What you should do:
Leaving the pictures aside, restate all of the data exactly.

Collected data:
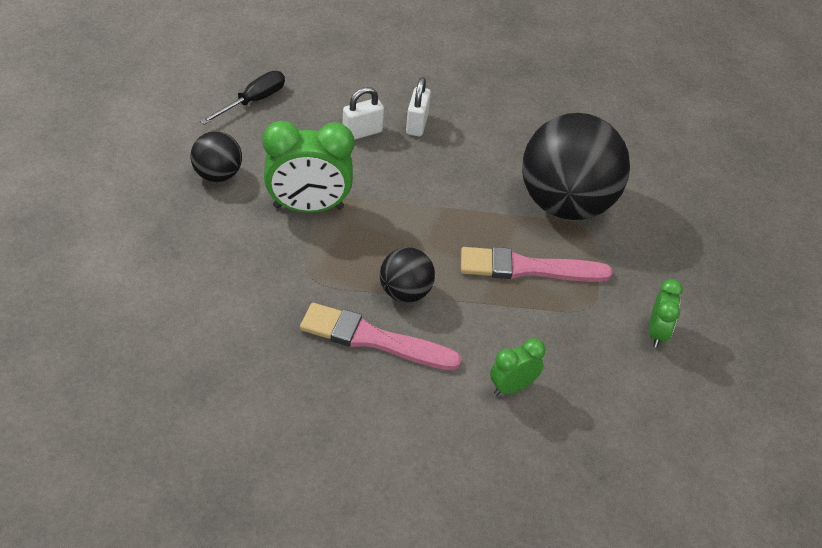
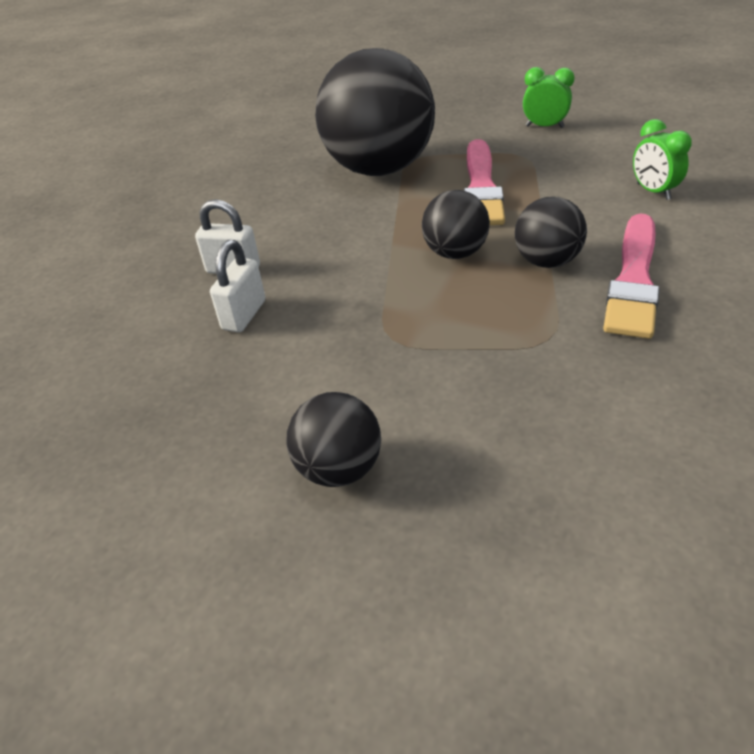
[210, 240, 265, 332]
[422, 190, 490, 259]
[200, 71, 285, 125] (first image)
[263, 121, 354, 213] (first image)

Response to the task:
[210, 240, 265, 332]
[422, 190, 490, 259]
[200, 71, 285, 125] (first image)
[263, 121, 354, 213] (first image)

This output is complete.